* _Exercise instructions_:
From the line with "pink brick F7" to the last line of the material, both inclusive, transcribe every line exactly and nothing else.

* _Stored data_:

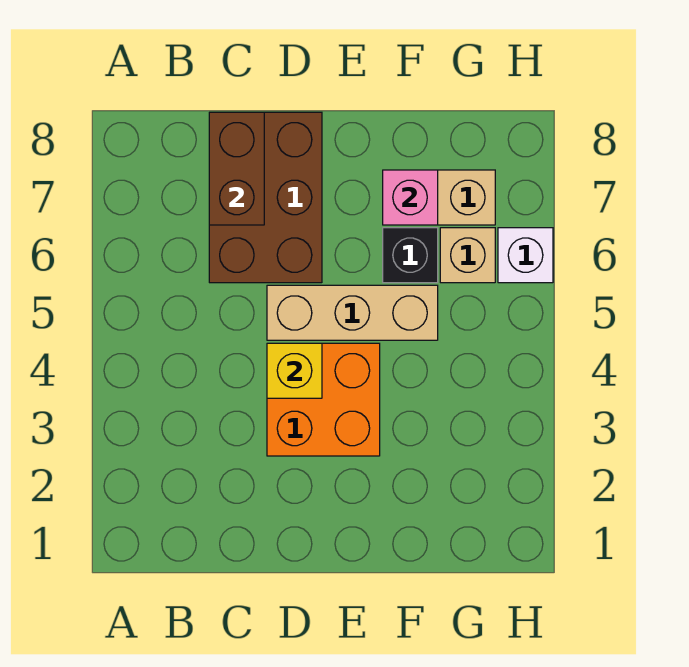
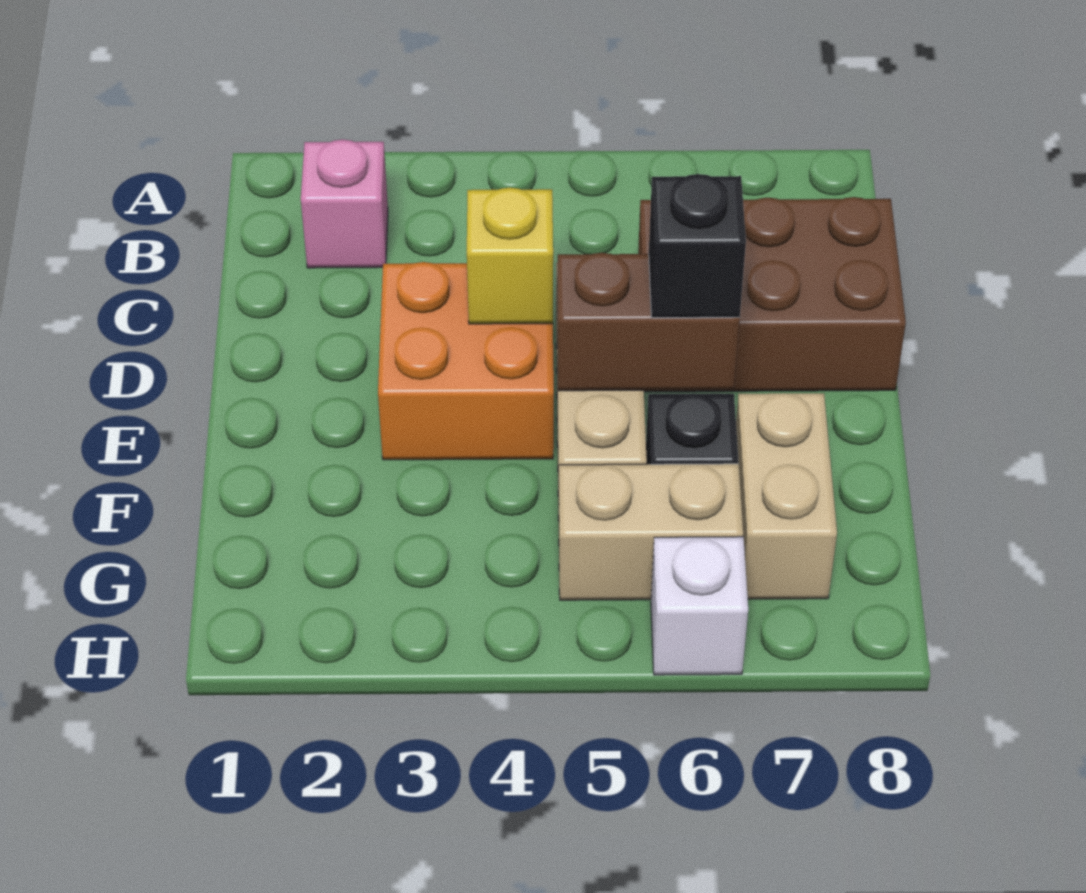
brown brick C7:C8 level 2 -> brown brick E5:E6 level 2
none -> black brick E6 level 3
pink brick F7 level 2 -> pink brick B2 level 1
tan brick G6 level 1 -> tan brick G5:G6 level 1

* _Answer section_:
pink brick F7 level 2 -> pink brick B2 level 1
tan brick G6 level 1 -> tan brick G5:G6 level 1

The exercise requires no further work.